Stated goal: State how many lines of the records below contain the string "place", with case taken into account. Give only the number.
◆ ◆ ◆
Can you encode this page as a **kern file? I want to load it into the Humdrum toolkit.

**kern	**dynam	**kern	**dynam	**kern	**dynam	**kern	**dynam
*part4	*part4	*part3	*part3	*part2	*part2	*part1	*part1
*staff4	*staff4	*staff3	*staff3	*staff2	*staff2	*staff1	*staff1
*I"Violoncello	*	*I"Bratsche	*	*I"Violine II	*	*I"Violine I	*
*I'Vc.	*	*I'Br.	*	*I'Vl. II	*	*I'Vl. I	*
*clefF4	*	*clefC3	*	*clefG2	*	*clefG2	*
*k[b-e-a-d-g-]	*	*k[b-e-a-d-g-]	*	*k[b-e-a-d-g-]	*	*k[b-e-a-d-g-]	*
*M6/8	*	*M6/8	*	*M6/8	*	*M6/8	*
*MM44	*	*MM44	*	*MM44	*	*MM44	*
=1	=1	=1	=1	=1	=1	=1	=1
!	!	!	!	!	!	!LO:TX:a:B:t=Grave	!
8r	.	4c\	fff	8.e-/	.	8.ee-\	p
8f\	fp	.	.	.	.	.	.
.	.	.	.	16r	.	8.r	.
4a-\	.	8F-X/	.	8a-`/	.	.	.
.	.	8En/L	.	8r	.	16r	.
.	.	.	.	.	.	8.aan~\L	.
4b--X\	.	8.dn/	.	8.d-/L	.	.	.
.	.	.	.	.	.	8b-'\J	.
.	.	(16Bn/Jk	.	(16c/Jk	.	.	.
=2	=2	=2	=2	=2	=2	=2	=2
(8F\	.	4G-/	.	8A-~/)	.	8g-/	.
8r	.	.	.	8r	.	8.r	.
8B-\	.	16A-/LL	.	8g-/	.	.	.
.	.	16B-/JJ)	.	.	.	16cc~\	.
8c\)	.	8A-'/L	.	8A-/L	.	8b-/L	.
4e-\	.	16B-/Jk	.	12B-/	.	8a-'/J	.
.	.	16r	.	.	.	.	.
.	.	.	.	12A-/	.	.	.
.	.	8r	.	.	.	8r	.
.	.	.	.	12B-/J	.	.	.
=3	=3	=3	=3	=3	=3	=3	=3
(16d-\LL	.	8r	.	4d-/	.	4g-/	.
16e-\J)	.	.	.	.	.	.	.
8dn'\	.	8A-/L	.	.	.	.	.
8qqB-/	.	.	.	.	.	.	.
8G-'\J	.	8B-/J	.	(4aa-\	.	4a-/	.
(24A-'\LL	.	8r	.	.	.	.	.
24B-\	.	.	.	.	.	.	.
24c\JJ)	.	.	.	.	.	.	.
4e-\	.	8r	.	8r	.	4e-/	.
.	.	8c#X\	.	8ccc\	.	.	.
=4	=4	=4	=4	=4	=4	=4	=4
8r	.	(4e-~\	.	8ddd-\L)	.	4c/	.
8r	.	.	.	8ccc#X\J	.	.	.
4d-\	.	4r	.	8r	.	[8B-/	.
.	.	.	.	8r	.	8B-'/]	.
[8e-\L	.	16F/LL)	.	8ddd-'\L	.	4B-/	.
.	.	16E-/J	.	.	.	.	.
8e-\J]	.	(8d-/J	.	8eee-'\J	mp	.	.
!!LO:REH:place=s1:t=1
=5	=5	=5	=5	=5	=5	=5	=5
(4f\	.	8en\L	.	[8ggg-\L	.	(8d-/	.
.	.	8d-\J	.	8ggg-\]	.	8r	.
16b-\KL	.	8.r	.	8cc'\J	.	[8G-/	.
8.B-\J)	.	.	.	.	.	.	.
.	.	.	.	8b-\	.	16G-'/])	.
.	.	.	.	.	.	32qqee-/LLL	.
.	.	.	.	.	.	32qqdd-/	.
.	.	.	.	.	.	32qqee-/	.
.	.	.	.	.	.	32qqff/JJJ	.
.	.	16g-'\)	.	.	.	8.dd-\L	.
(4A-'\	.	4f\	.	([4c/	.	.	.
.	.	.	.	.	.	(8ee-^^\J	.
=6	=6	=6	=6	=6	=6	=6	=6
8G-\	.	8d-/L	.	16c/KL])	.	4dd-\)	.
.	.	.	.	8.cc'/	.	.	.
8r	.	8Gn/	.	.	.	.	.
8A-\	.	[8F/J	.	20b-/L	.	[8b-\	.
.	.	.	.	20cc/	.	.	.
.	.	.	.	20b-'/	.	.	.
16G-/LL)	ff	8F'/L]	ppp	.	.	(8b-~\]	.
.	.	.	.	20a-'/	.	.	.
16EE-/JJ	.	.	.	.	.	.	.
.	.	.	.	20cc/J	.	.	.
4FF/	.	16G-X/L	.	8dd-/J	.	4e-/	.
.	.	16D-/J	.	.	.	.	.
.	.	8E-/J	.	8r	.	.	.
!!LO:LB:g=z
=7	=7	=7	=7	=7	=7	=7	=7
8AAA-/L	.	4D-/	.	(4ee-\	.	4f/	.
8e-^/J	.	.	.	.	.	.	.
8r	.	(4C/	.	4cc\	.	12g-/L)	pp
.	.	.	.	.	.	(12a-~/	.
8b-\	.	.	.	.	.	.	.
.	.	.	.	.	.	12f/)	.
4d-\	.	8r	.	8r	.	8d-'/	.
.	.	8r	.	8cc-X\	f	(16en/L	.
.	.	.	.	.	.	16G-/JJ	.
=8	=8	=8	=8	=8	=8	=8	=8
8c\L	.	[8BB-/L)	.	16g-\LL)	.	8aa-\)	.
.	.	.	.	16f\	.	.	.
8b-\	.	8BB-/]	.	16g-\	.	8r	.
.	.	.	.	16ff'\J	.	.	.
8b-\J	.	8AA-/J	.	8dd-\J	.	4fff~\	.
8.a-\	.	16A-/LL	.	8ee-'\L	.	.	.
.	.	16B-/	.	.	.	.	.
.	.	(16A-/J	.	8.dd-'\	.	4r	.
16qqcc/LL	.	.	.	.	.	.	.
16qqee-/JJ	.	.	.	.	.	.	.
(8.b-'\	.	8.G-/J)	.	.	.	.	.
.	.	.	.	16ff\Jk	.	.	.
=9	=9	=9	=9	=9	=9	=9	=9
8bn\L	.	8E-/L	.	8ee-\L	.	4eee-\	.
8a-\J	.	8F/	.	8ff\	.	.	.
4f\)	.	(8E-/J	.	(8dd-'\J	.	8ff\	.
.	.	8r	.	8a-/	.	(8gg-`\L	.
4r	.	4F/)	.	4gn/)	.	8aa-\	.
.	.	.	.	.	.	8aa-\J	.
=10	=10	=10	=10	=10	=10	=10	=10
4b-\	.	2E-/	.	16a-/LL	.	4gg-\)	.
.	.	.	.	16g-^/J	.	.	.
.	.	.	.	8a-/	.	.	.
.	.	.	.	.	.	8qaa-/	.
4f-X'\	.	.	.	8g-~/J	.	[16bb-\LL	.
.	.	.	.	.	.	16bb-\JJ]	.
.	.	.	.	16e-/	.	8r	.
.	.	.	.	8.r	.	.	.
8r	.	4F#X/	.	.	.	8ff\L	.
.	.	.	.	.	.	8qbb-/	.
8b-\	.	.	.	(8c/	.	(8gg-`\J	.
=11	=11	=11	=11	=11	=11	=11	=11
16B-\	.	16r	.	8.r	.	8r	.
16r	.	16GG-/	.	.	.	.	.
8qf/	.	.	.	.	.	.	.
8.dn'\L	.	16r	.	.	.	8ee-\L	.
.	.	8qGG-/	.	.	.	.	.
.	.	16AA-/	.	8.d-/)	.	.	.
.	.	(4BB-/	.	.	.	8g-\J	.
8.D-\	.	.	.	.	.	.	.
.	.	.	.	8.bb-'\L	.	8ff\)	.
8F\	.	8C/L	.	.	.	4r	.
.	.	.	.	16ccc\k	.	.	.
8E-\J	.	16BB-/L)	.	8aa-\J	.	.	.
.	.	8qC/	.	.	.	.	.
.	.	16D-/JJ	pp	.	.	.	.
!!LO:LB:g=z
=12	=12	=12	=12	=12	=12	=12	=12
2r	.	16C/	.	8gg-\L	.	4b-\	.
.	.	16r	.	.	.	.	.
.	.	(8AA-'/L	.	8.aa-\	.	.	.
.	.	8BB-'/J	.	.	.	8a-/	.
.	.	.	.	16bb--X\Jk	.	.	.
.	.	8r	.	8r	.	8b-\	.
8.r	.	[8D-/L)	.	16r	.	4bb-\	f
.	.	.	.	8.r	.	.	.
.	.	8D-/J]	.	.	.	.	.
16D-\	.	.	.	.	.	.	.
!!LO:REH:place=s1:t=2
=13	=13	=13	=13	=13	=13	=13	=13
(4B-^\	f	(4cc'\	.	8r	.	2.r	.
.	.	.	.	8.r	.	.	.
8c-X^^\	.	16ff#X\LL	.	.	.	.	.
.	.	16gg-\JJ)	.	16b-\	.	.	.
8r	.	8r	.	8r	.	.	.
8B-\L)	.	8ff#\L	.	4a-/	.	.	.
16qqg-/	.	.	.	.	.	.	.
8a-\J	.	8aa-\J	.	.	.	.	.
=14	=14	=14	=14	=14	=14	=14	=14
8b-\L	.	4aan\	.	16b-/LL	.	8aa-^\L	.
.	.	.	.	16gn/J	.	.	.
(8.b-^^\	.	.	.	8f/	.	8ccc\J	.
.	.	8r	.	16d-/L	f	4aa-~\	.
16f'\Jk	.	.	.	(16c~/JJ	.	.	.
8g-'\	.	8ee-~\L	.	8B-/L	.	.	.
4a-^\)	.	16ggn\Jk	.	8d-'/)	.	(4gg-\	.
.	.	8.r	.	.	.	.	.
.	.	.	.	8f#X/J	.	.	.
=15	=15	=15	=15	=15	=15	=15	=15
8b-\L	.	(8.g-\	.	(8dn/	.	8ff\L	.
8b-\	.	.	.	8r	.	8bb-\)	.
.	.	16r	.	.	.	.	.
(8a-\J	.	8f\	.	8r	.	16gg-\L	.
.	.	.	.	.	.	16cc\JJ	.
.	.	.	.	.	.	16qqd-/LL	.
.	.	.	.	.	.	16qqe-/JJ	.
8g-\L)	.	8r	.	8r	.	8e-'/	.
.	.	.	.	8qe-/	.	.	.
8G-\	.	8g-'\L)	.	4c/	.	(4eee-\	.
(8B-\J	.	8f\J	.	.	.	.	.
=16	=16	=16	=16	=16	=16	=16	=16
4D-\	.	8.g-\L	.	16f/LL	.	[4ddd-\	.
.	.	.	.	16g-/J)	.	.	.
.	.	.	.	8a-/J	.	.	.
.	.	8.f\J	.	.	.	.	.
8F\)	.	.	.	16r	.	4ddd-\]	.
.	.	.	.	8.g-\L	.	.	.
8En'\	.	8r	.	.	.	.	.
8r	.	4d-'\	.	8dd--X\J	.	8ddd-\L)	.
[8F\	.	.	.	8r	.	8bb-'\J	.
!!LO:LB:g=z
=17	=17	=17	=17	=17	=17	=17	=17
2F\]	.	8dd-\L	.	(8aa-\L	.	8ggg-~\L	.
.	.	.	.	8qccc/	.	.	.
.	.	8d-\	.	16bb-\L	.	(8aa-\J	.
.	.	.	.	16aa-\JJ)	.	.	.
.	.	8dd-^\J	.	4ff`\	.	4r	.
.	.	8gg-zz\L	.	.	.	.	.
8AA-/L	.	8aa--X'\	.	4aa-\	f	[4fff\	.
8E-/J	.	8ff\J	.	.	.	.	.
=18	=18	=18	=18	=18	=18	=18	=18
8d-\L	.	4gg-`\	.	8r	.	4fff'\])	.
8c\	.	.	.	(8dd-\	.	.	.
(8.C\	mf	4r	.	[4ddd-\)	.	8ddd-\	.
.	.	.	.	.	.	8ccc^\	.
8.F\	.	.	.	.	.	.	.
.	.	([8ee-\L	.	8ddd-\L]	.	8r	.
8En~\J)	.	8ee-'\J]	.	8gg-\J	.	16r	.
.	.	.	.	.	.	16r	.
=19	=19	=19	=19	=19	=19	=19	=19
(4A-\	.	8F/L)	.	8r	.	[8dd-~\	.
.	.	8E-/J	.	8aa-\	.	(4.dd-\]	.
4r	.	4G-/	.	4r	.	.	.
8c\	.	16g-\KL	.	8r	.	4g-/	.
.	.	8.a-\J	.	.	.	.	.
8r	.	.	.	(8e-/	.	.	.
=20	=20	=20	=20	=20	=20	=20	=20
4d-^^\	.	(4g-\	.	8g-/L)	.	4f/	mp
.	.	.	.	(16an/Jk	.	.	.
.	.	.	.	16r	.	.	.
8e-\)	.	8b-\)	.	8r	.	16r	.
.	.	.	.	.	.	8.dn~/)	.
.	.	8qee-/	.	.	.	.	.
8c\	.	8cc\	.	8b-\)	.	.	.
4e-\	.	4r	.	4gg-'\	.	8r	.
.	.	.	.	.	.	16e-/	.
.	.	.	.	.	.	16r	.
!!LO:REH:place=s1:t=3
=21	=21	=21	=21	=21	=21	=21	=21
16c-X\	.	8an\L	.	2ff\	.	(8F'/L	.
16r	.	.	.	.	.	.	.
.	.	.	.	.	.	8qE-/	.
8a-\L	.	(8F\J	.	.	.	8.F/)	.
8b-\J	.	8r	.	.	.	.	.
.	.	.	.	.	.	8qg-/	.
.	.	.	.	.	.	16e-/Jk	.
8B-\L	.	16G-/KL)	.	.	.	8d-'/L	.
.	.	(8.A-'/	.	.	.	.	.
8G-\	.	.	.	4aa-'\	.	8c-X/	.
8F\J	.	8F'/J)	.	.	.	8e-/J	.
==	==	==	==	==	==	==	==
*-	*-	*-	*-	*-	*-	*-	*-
◆ ◆ ◆
Answer below: 3